+++ Task inputs

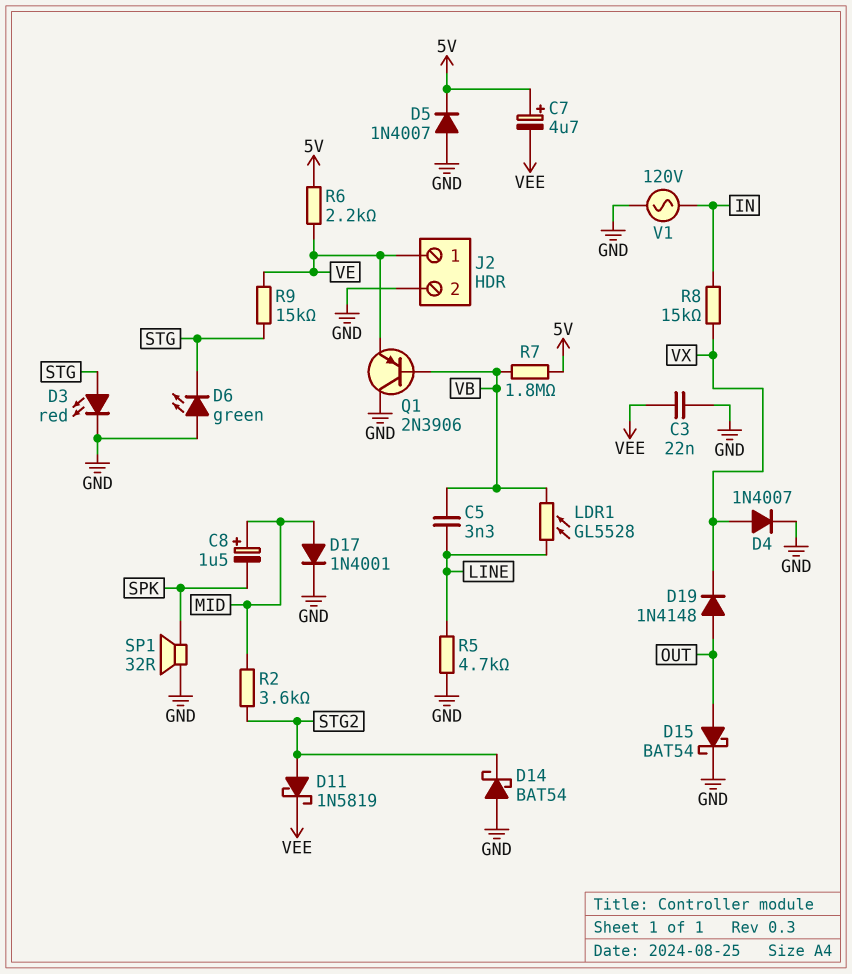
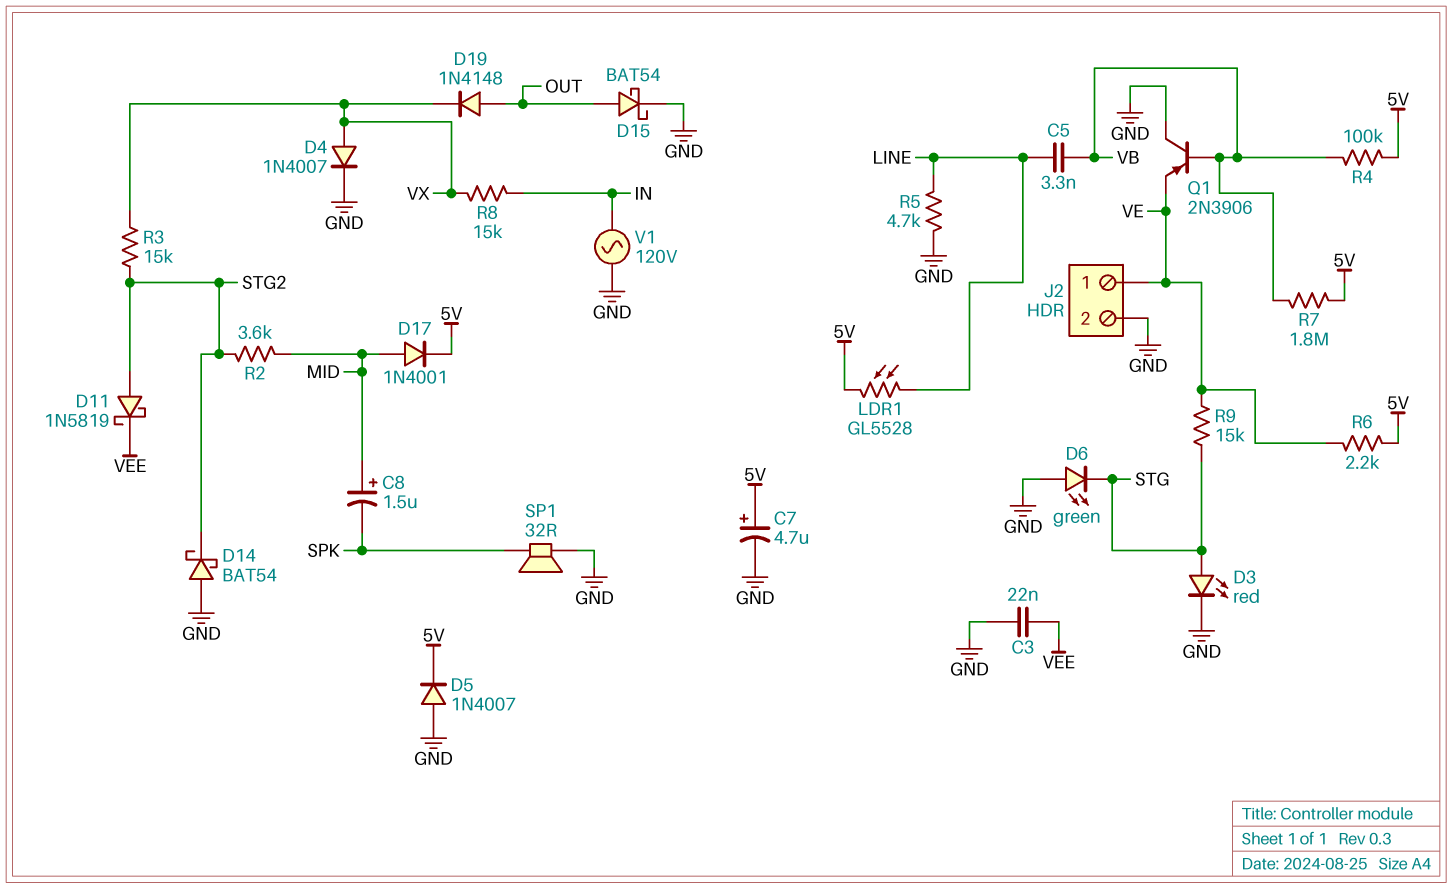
C7: 4.7uF (plus 5V, minus VEE) -> 4.7uF (plus 5V, minus GND)
D17: diode 1N4001 (A MID, K GND) -> diode 1N4001 (A MID, K 5V)
LDR1: GL5528 (LINE, VB) -> GL5528 (5V, LINE)
R3: none -> 15k (STG2, VX)
R4: none -> 100k (5V, VB)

++++++

**Activity:**
Nothing before the line containing "D17: diode 1N4001" should be repeated; repeat that line and all later lines through the end of the data above, exactly.

**Task response:**
D17: diode 1N4001 (A MID, K GND) -> diode 1N4001 (A MID, K 5V)
LDR1: GL5528 (LINE, VB) -> GL5528 (5V, LINE)
R3: none -> 15k (STG2, VX)
R4: none -> 100k (5V, VB)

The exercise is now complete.